Itemized modification records
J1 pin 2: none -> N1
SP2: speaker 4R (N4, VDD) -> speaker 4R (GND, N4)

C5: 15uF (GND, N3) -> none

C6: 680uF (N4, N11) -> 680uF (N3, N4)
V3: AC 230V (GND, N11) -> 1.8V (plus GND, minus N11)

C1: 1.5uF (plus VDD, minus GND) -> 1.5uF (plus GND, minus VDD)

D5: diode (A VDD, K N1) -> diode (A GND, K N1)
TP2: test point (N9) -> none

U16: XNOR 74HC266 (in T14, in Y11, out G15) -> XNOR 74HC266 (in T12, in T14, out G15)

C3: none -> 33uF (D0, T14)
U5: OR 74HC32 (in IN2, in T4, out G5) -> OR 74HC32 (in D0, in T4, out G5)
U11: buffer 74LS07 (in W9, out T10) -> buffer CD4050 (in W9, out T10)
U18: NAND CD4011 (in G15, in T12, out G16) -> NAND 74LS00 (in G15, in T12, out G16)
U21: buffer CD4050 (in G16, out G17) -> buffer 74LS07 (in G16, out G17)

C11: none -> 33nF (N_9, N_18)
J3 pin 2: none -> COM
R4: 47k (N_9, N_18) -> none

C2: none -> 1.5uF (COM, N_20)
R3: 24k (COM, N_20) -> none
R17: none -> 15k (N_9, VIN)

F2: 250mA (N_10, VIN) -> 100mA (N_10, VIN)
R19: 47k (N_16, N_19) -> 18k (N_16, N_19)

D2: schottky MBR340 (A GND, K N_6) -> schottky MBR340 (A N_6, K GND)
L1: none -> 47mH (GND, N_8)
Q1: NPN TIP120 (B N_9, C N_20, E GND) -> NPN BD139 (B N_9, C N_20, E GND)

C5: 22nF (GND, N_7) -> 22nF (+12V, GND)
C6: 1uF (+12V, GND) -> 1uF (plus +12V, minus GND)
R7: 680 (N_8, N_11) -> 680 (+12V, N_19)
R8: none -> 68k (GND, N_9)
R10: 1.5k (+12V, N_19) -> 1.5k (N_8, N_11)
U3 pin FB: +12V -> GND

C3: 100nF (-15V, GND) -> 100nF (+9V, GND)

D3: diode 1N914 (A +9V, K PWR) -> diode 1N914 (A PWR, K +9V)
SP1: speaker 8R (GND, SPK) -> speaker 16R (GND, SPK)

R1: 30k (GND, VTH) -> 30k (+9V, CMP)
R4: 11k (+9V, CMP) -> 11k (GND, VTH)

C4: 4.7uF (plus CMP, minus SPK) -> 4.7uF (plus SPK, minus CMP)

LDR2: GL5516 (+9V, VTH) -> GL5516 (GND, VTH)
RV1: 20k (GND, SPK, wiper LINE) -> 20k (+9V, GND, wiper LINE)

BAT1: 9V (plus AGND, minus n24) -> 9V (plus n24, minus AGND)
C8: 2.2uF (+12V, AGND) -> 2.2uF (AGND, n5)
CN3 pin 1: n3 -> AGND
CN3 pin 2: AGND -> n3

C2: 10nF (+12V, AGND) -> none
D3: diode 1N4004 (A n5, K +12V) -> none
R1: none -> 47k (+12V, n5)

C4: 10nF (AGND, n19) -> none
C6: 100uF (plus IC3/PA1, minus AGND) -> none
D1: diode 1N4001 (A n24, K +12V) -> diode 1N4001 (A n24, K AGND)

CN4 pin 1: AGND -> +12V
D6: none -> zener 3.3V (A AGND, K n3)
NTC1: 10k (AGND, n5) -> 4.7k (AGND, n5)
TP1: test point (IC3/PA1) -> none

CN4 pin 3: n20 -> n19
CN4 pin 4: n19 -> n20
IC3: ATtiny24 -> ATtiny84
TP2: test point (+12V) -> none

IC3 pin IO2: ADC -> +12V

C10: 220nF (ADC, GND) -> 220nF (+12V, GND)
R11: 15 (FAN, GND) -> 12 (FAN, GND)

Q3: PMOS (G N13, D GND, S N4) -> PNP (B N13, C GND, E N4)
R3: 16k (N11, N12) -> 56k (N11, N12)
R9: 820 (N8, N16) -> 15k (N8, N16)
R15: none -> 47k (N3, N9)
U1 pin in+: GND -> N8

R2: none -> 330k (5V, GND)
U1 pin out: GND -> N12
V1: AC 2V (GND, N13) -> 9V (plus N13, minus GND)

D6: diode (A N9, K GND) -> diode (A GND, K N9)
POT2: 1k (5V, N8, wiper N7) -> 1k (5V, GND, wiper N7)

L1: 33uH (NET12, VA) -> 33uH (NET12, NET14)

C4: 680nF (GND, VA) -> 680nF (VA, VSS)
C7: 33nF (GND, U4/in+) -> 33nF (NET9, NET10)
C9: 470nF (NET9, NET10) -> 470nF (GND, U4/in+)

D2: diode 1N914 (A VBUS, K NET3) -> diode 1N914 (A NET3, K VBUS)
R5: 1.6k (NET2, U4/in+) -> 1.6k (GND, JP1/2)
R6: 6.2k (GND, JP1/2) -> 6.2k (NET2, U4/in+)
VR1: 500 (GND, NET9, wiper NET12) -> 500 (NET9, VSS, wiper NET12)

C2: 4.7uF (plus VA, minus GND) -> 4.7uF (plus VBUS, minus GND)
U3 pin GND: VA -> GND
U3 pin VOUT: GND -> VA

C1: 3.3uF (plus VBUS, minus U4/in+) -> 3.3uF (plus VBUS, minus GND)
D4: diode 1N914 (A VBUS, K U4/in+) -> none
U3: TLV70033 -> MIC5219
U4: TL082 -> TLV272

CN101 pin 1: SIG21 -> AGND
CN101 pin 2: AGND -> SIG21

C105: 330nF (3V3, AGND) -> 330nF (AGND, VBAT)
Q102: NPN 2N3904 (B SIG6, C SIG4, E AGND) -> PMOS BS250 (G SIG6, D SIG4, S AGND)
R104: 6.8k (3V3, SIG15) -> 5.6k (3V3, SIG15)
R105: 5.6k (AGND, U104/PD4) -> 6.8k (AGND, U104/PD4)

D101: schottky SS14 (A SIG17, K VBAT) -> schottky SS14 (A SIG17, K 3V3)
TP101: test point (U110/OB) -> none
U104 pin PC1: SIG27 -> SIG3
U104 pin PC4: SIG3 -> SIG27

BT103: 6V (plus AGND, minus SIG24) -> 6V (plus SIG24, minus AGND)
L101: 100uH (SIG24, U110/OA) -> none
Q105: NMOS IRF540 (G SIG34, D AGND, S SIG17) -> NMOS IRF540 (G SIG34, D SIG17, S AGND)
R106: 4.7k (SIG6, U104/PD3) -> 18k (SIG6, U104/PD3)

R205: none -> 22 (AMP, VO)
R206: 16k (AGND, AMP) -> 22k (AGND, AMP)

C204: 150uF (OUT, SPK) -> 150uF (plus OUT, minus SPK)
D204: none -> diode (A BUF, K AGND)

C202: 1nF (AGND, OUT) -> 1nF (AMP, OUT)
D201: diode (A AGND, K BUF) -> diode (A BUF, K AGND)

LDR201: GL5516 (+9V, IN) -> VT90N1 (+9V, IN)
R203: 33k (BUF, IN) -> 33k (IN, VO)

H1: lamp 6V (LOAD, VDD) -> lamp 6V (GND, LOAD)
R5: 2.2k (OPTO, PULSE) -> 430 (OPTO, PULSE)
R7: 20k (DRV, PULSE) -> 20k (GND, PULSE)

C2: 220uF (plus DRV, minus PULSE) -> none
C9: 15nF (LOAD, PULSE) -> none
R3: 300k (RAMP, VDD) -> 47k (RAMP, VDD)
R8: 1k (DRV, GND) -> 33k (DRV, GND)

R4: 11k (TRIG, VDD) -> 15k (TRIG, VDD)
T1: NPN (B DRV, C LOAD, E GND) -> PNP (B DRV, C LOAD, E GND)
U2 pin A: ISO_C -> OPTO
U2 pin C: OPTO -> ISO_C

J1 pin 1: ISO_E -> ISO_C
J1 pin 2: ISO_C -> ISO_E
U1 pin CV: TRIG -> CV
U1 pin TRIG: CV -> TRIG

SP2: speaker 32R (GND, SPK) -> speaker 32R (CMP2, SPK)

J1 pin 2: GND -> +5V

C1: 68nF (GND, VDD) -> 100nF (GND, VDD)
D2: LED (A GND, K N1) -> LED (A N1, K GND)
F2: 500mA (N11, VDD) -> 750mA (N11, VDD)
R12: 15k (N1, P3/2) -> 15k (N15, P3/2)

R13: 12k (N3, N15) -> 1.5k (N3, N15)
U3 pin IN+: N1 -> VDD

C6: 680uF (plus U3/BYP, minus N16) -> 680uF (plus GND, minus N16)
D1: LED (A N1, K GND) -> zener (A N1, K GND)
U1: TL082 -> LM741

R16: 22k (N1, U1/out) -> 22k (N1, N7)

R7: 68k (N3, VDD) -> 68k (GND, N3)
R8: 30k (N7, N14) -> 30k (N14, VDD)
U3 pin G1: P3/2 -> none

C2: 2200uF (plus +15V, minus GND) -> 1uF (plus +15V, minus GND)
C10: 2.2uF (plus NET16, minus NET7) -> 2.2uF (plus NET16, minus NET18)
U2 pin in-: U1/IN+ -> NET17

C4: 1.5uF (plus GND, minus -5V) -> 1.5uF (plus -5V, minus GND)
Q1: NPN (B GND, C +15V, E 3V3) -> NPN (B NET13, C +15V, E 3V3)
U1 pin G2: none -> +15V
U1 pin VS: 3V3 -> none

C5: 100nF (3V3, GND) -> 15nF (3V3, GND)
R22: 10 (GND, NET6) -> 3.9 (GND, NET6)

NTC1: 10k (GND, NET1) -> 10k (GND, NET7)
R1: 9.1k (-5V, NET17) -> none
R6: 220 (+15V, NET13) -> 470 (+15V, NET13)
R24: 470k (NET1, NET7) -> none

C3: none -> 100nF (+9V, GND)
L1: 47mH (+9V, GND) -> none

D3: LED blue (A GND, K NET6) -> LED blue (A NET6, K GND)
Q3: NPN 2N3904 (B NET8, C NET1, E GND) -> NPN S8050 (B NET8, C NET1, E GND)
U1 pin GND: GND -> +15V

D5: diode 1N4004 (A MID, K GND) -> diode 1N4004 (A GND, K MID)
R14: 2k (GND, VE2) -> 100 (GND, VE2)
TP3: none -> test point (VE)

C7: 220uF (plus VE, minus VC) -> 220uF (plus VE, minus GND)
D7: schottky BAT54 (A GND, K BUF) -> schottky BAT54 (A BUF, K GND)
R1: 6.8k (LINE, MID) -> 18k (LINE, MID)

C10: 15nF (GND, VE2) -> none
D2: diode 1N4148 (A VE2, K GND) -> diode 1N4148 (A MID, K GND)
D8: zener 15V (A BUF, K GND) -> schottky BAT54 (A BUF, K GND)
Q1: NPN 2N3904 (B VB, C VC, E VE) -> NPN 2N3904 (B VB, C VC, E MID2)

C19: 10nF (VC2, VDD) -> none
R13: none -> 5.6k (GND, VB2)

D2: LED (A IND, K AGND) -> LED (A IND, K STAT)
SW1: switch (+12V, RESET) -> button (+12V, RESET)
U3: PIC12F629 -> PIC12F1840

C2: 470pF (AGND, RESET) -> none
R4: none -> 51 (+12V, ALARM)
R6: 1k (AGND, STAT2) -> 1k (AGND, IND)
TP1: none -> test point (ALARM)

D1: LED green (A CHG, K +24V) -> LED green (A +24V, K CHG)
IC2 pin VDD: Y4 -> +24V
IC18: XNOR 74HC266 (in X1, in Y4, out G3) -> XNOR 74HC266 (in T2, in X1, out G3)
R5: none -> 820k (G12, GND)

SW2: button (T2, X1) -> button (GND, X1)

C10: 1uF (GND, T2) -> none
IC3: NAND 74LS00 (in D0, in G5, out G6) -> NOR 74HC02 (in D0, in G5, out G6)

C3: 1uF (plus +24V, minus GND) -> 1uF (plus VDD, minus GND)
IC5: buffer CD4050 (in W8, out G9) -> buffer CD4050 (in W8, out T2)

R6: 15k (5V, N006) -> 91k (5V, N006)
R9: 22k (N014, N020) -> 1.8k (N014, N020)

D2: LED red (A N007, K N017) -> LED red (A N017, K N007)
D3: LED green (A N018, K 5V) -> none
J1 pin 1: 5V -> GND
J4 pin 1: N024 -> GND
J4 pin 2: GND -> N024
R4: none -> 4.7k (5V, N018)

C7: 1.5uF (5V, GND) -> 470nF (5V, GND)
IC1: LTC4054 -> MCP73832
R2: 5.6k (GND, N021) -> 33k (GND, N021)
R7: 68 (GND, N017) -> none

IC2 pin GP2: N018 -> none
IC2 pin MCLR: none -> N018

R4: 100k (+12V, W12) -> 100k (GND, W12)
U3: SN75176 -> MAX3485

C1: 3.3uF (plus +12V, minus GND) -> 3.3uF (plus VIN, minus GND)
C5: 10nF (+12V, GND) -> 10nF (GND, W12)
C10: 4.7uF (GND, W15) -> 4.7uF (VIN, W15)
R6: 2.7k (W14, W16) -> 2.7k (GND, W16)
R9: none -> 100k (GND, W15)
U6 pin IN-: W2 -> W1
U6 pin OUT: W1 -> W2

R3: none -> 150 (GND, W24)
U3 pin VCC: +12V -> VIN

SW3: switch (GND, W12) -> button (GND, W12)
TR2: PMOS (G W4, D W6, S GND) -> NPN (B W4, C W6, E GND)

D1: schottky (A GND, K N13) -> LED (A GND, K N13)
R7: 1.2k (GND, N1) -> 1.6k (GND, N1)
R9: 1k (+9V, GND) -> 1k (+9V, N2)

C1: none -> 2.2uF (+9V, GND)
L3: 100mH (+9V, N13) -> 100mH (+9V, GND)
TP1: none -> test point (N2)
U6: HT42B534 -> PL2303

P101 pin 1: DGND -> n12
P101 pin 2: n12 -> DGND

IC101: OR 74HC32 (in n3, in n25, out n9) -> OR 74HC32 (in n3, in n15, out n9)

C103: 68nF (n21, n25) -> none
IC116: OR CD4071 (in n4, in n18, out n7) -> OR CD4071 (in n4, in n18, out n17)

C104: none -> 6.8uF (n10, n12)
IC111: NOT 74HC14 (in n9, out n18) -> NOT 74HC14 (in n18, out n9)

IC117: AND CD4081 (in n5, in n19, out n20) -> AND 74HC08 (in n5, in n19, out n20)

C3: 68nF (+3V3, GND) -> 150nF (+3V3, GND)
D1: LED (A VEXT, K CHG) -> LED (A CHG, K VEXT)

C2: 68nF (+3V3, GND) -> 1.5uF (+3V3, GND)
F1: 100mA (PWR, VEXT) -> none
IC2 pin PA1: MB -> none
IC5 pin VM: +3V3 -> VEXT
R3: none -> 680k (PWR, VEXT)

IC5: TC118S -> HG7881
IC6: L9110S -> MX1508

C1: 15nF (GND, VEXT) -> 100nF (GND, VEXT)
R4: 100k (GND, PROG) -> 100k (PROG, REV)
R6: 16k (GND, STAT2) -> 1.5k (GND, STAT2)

▶ [Brief]: In the records above, find the line containing "CN4 pin 3: n20 -> n19" and restate word for word every line from the first through that one.

▶ [Answer area]:
J1 pin 2: none -> N1
SP2: speaker 4R (N4, VDD) -> speaker 4R (GND, N4)

C5: 15uF (GND, N3) -> none

C6: 680uF (N4, N11) -> 680uF (N3, N4)
V3: AC 230V (GND, N11) -> 1.8V (plus GND, minus N11)

C1: 1.5uF (plus VDD, minus GND) -> 1.5uF (plus GND, minus VDD)

D5: diode (A VDD, K N1) -> diode (A GND, K N1)
TP2: test point (N9) -> none

U16: XNOR 74HC266 (in T14, in Y11, out G15) -> XNOR 74HC266 (in T12, in T14, out G15)

C3: none -> 33uF (D0, T14)
U5: OR 74HC32 (in IN2, in T4, out G5) -> OR 74HC32 (in D0, in T4, out G5)
U11: buffer 74LS07 (in W9, out T10) -> buffer CD4050 (in W9, out T10)
U18: NAND CD4011 (in G15, in T12, out G16) -> NAND 74LS00 (in G15, in T12, out G16)
U21: buffer CD4050 (in G16, out G17) -> buffer 74LS07 (in G16, out G17)

C11: none -> 33nF (N_9, N_18)
J3 pin 2: none -> COM
R4: 47k (N_9, N_18) -> none

C2: none -> 1.5uF (COM, N_20)
R3: 24k (COM, N_20) -> none
R17: none -> 15k (N_9, VIN)

F2: 250mA (N_10, VIN) -> 100mA (N_10, VIN)
R19: 47k (N_16, N_19) -> 18k (N_16, N_19)

D2: schottky MBR340 (A GND, K N_6) -> schottky MBR340 (A N_6, K GND)
L1: none -> 47mH (GND, N_8)
Q1: NPN TIP120 (B N_9, C N_20, E GND) -> NPN BD139 (B N_9, C N_20, E GND)

C5: 22nF (GND, N_7) -> 22nF (+12V, GND)
C6: 1uF (+12V, GND) -> 1uF (plus +12V, minus GND)
R7: 680 (N_8, N_11) -> 680 (+12V, N_19)
R8: none -> 68k (GND, N_9)
R10: 1.5k (+12V, N_19) -> 1.5k (N_8, N_11)
U3 pin FB: +12V -> GND

C3: 100nF (-15V, GND) -> 100nF (+9V, GND)

D3: diode 1N914 (A +9V, K PWR) -> diode 1N914 (A PWR, K +9V)
SP1: speaker 8R (GND, SPK) -> speaker 16R (GND, SPK)

R1: 30k (GND, VTH) -> 30k (+9V, CMP)
R4: 11k (+9V, CMP) -> 11k (GND, VTH)

C4: 4.7uF (plus CMP, minus SPK) -> 4.7uF (plus SPK, minus CMP)

LDR2: GL5516 (+9V, VTH) -> GL5516 (GND, VTH)
RV1: 20k (GND, SPK, wiper LINE) -> 20k (+9V, GND, wiper LINE)

BAT1: 9V (plus AGND, minus n24) -> 9V (plus n24, minus AGND)
C8: 2.2uF (+12V, AGND) -> 2.2uF (AGND, n5)
CN3 pin 1: n3 -> AGND
CN3 pin 2: AGND -> n3

C2: 10nF (+12V, AGND) -> none
D3: diode 1N4004 (A n5, K +12V) -> none
R1: none -> 47k (+12V, n5)

C4: 10nF (AGND, n19) -> none
C6: 100uF (plus IC3/PA1, minus AGND) -> none
D1: diode 1N4001 (A n24, K +12V) -> diode 1N4001 (A n24, K AGND)

CN4 pin 1: AGND -> +12V
D6: none -> zener 3.3V (A AGND, K n3)
NTC1: 10k (AGND, n5) -> 4.7k (AGND, n5)
TP1: test point (IC3/PA1) -> none

CN4 pin 3: n20 -> n19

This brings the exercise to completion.